From the entries provided below, copy each line that contains the word "turned".

____ Data provided

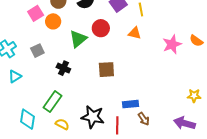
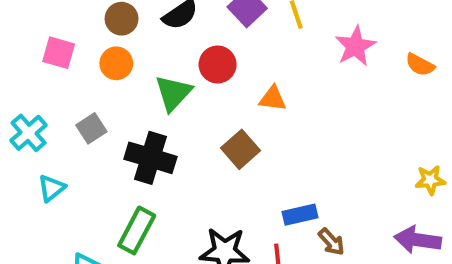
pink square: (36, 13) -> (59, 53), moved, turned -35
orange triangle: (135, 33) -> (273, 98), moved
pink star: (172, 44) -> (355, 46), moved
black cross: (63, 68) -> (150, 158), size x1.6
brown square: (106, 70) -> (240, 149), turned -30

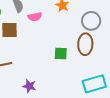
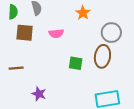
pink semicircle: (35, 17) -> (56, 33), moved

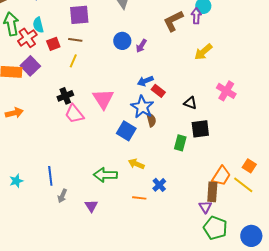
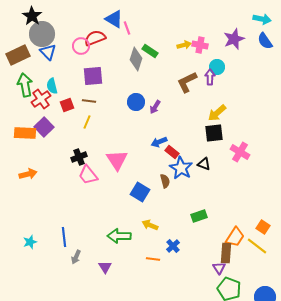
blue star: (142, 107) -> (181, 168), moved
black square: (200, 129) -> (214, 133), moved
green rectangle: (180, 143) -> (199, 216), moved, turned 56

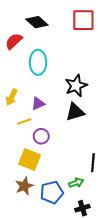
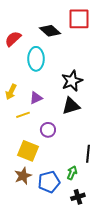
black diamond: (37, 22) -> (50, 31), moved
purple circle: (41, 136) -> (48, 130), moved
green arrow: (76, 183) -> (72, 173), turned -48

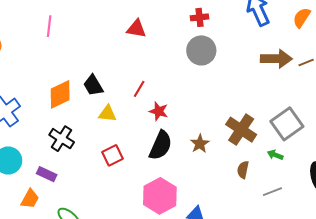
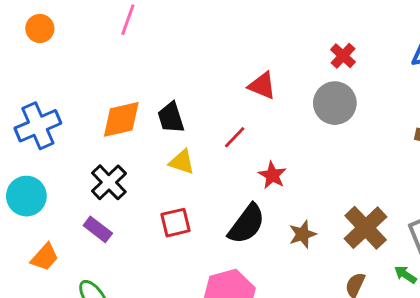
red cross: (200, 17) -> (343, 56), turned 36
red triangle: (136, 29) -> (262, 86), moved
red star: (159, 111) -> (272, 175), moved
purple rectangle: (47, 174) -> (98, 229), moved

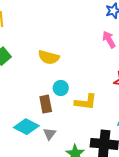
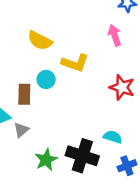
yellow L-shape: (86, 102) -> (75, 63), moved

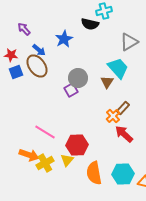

________
____ Data provided

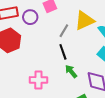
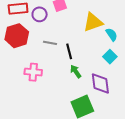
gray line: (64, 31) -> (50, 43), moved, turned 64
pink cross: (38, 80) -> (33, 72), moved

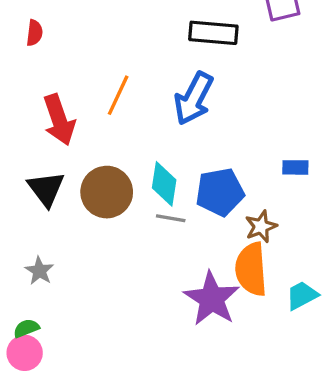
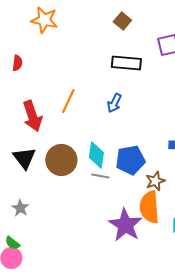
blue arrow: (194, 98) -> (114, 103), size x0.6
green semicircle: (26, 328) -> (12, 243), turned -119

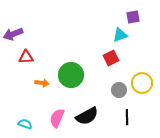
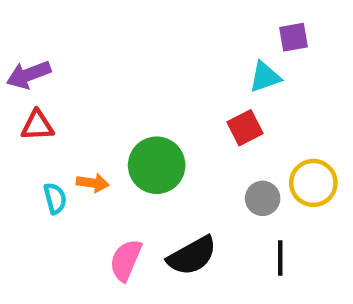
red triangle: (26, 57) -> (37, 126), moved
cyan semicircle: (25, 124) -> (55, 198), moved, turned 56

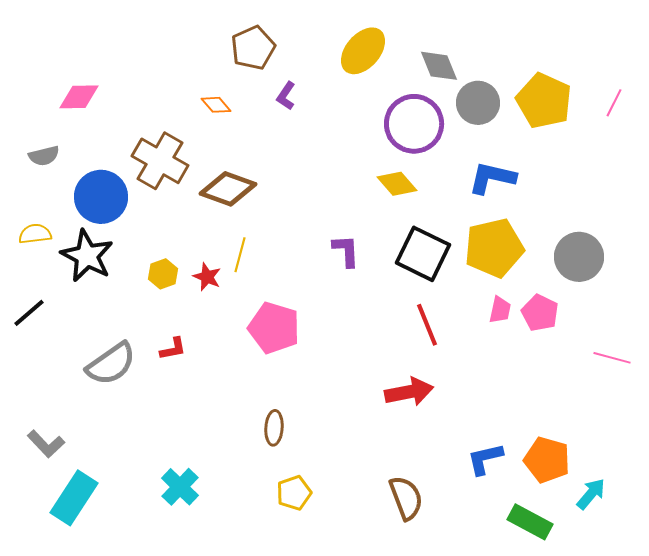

________

Expected answer:
pink square: (36, 13) -> (59, 53), moved, turned -35
brown square: (106, 70) -> (240, 149), turned -30
green rectangle: (180, 143) -> (199, 216), moved, turned 56
green arrow: (76, 183) -> (72, 173), turned -48
red cross: (200, 17) -> (343, 56), turned 36
gray line: (64, 31) -> (50, 43), moved, turned 64
green semicircle: (26, 328) -> (12, 243), turned -119
cyan semicircle: (25, 124) -> (55, 198), moved, turned 56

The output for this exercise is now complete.